[YOUR TASK]
Every entry must be given again exactly.
((
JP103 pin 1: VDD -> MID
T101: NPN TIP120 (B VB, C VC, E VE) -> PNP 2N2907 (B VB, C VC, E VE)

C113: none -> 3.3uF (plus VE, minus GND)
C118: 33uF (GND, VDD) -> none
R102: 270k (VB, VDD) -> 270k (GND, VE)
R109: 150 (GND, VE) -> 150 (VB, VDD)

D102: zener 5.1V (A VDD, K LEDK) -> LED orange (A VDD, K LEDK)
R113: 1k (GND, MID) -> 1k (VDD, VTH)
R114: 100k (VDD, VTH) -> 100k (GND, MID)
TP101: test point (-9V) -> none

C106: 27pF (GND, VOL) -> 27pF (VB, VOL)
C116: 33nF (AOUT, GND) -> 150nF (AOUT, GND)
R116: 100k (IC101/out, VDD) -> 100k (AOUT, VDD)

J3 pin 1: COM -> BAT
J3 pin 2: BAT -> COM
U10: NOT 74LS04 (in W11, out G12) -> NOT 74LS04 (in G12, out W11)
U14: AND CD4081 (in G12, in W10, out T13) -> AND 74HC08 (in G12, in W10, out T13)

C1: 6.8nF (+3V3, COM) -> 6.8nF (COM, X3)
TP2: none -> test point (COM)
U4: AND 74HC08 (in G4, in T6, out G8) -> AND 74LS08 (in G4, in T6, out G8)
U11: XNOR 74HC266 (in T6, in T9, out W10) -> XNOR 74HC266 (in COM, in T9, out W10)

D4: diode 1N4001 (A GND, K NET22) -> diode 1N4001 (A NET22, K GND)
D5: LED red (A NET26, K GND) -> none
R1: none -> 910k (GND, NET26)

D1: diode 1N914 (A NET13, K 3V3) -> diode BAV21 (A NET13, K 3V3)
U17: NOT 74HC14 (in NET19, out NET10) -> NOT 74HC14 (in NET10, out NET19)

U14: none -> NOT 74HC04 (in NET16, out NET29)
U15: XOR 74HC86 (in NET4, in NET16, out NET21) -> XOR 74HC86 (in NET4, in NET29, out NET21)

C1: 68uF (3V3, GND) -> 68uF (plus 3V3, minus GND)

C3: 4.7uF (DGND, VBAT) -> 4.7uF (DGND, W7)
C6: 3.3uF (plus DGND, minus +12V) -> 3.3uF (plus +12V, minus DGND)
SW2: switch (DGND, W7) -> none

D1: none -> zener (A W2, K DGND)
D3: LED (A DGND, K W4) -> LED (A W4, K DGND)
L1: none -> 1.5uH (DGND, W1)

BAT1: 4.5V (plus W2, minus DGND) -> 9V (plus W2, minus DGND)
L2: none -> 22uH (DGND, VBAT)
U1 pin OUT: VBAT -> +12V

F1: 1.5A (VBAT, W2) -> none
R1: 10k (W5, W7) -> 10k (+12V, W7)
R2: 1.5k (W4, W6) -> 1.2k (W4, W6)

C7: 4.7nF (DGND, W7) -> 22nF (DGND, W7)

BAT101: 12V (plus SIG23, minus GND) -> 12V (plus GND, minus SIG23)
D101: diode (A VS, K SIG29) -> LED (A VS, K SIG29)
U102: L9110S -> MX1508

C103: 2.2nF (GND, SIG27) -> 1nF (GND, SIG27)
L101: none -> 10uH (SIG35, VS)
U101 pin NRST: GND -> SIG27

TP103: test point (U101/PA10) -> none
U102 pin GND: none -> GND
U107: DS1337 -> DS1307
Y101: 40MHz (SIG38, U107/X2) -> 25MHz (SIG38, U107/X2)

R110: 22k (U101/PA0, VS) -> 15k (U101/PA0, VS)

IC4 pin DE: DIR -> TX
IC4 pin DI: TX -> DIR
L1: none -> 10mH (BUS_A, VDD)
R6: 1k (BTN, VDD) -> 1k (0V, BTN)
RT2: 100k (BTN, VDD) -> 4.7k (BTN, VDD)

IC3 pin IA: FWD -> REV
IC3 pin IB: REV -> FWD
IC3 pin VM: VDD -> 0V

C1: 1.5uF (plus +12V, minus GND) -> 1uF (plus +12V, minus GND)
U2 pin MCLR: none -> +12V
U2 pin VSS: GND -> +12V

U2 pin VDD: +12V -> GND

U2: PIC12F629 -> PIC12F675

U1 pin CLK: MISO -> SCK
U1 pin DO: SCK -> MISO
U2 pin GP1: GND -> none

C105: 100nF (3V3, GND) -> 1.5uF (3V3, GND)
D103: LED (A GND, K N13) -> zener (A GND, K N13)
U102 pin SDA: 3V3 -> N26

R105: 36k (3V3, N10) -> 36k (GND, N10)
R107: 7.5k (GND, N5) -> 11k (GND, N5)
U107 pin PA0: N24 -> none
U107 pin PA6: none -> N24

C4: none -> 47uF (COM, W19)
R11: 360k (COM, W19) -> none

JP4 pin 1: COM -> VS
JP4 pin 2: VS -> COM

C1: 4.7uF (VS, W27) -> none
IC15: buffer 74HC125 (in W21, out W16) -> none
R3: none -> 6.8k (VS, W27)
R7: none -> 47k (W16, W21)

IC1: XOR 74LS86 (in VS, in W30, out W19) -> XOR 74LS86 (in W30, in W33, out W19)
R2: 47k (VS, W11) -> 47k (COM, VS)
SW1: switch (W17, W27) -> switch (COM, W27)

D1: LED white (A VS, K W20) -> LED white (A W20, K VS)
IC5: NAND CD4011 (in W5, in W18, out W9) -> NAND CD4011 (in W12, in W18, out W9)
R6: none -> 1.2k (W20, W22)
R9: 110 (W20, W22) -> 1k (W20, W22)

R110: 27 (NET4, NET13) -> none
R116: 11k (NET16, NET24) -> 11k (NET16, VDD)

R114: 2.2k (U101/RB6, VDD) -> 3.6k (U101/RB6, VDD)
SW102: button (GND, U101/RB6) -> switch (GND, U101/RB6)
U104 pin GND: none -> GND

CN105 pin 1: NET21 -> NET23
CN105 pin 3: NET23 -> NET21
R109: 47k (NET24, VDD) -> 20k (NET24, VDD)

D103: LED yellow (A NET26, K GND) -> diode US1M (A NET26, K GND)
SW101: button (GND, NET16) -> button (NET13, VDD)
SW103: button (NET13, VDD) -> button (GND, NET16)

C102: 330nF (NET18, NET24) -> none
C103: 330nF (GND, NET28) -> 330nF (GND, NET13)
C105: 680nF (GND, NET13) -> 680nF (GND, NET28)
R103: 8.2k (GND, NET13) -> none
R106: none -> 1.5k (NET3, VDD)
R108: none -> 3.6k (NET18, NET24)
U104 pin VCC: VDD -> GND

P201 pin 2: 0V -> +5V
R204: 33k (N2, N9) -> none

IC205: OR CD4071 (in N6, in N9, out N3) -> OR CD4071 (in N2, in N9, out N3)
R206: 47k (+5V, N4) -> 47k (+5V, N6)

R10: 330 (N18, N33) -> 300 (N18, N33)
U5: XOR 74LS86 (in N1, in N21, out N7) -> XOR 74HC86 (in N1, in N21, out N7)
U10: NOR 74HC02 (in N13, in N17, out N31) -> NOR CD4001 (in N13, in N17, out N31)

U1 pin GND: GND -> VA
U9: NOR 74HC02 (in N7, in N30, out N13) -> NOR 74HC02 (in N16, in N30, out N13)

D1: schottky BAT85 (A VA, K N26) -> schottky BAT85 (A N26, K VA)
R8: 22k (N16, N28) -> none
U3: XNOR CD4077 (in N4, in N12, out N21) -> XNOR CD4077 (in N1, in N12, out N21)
))
[ANSWER BOX]
JP103 pin 1: VDD -> MID
T101: NPN TIP120 (B VB, C VC, E VE) -> PNP 2N2907 (B VB, C VC, E VE)

C113: none -> 3.3uF (plus VE, minus GND)
C118: 33uF (GND, VDD) -> none
R102: 270k (VB, VDD) -> 270k (GND, VE)
R109: 150 (GND, VE) -> 150 (VB, VDD)

D102: zener 5.1V (A VDD, K LEDK) -> LED orange (A VDD, K LEDK)
R113: 1k (GND, MID) -> 1k (VDD, VTH)
R114: 100k (VDD, VTH) -> 100k (GND, MID)
TP101: test point (-9V) -> none

C106: 27pF (GND, VOL) -> 27pF (VB, VOL)
C116: 33nF (AOUT, GND) -> 150nF (AOUT, GND)
R116: 100k (IC101/out, VDD) -> 100k (AOUT, VDD)

J3 pin 1: COM -> BAT
J3 pin 2: BAT -> COM
U10: NOT 74LS04 (in W11, out G12) -> NOT 74LS04 (in G12, out W11)
U14: AND CD4081 (in G12, in W10, out T13) -> AND 74HC08 (in G12, in W10, out T13)

C1: 6.8nF (+3V3, COM) -> 6.8nF (COM, X3)
TP2: none -> test point (COM)
U4: AND 74HC08 (in G4, in T6, out G8) -> AND 74LS08 (in G4, in T6, out G8)
U11: XNOR 74HC266 (in T6, in T9, out W10) -> XNOR 74HC266 (in COM, in T9, out W10)

D4: diode 1N4001 (A GND, K NET22) -> diode 1N4001 (A NET22, K GND)
D5: LED red (A NET26, K GND) -> none
R1: none -> 910k (GND, NET26)

D1: diode 1N914 (A NET13, K 3V3) -> diode BAV21 (A NET13, K 3V3)
U17: NOT 74HC14 (in NET19, out NET10) -> NOT 74HC14 (in NET10, out NET19)

U14: none -> NOT 74HC04 (in NET16, out NET29)
U15: XOR 74HC86 (in NET4, in NET16, out NET21) -> XOR 74HC86 (in NET4, in NET29, out NET21)

C1: 68uF (3V3, GND) -> 68uF (plus 3V3, minus GND)

C3: 4.7uF (DGND, VBAT) -> 4.7uF (DGND, W7)
C6: 3.3uF (plus DGND, minus +12V) -> 3.3uF (plus +12V, minus DGND)
SW2: switch (DGND, W7) -> none

D1: none -> zener (A W2, K DGND)
D3: LED (A DGND, K W4) -> LED (A W4, K DGND)
L1: none -> 1.5uH (DGND, W1)

BAT1: 4.5V (plus W2, minus DGND) -> 9V (plus W2, minus DGND)
L2: none -> 22uH (DGND, VBAT)
U1 pin OUT: VBAT -> +12V

F1: 1.5A (VBAT, W2) -> none
R1: 10k (W5, W7) -> 10k (+12V, W7)
R2: 1.5k (W4, W6) -> 1.2k (W4, W6)

C7: 4.7nF (DGND, W7) -> 22nF (DGND, W7)

BAT101: 12V (plus SIG23, minus GND) -> 12V (plus GND, minus SIG23)
D101: diode (A VS, K SIG29) -> LED (A VS, K SIG29)
U102: L9110S -> MX1508

C103: 2.2nF (GND, SIG27) -> 1nF (GND, SIG27)
L101: none -> 10uH (SIG35, VS)
U101 pin NRST: GND -> SIG27

TP103: test point (U101/PA10) -> none
U102 pin GND: none -> GND
U107: DS1337 -> DS1307
Y101: 40MHz (SIG38, U107/X2) -> 25MHz (SIG38, U107/X2)

R110: 22k (U101/PA0, VS) -> 15k (U101/PA0, VS)

IC4 pin DE: DIR -> TX
IC4 pin DI: TX -> DIR
L1: none -> 10mH (BUS_A, VDD)
R6: 1k (BTN, VDD) -> 1k (0V, BTN)
RT2: 100k (BTN, VDD) -> 4.7k (BTN, VDD)

IC3 pin IA: FWD -> REV
IC3 pin IB: REV -> FWD
IC3 pin VM: VDD -> 0V

C1: 1.5uF (plus +12V, minus GND) -> 1uF (plus +12V, minus GND)
U2 pin MCLR: none -> +12V
U2 pin VSS: GND -> +12V

U2 pin VDD: +12V -> GND

U2: PIC12F629 -> PIC12F675

U1 pin CLK: MISO -> SCK
U1 pin DO: SCK -> MISO
U2 pin GP1: GND -> none

C105: 100nF (3V3, GND) -> 1.5uF (3V3, GND)
D103: LED (A GND, K N13) -> zener (A GND, K N13)
U102 pin SDA: 3V3 -> N26

R105: 36k (3V3, N10) -> 36k (GND, N10)
R107: 7.5k (GND, N5) -> 11k (GND, N5)
U107 pin PA0: N24 -> none
U107 pin PA6: none -> N24

C4: none -> 47uF (COM, W19)
R11: 360k (COM, W19) -> none

JP4 pin 1: COM -> VS
JP4 pin 2: VS -> COM

C1: 4.7uF (VS, W27) -> none
IC15: buffer 74HC125 (in W21, out W16) -> none
R3: none -> 6.8k (VS, W27)
R7: none -> 47k (W16, W21)

IC1: XOR 74LS86 (in VS, in W30, out W19) -> XOR 74LS86 (in W30, in W33, out W19)
R2: 47k (VS, W11) -> 47k (COM, VS)
SW1: switch (W17, W27) -> switch (COM, W27)

D1: LED white (A VS, K W20) -> LED white (A W20, K VS)
IC5: NAND CD4011 (in W5, in W18, out W9) -> NAND CD4011 (in W12, in W18, out W9)
R6: none -> 1.2k (W20, W22)
R9: 110 (W20, W22) -> 1k (W20, W22)

R110: 27 (NET4, NET13) -> none
R116: 11k (NET16, NET24) -> 11k (NET16, VDD)

R114: 2.2k (U101/RB6, VDD) -> 3.6k (U101/RB6, VDD)
SW102: button (GND, U101/RB6) -> switch (GND, U101/RB6)
U104 pin GND: none -> GND

CN105 pin 1: NET21 -> NET23
CN105 pin 3: NET23 -> NET21
R109: 47k (NET24, VDD) -> 20k (NET24, VDD)

D103: LED yellow (A NET26, K GND) -> diode US1M (A NET26, K GND)
SW101: button (GND, NET16) -> button (NET13, VDD)
SW103: button (NET13, VDD) -> button (GND, NET16)

C102: 330nF (NET18, NET24) -> none
C103: 330nF (GND, NET28) -> 330nF (GND, NET13)
C105: 680nF (GND, NET13) -> 680nF (GND, NET28)
R103: 8.2k (GND, NET13) -> none
R106: none -> 1.5k (NET3, VDD)
R108: none -> 3.6k (NET18, NET24)
U104 pin VCC: VDD -> GND

P201 pin 2: 0V -> +5V
R204: 33k (N2, N9) -> none

IC205: OR CD4071 (in N6, in N9, out N3) -> OR CD4071 (in N2, in N9, out N3)
R206: 47k (+5V, N4) -> 47k (+5V, N6)

R10: 330 (N18, N33) -> 300 (N18, N33)
U5: XOR 74LS86 (in N1, in N21, out N7) -> XOR 74HC86 (in N1, in N21, out N7)
U10: NOR 74HC02 (in N13, in N17, out N31) -> NOR CD4001 (in N13, in N17, out N31)

U1 pin GND: GND -> VA
U9: NOR 74HC02 (in N7, in N30, out N13) -> NOR 74HC02 (in N16, in N30, out N13)

D1: schottky BAT85 (A VA, K N26) -> schottky BAT85 (A N26, K VA)
R8: 22k (N16, N28) -> none
U3: XNOR CD4077 (in N4, in N12, out N21) -> XNOR CD4077 (in N1, in N12, out N21)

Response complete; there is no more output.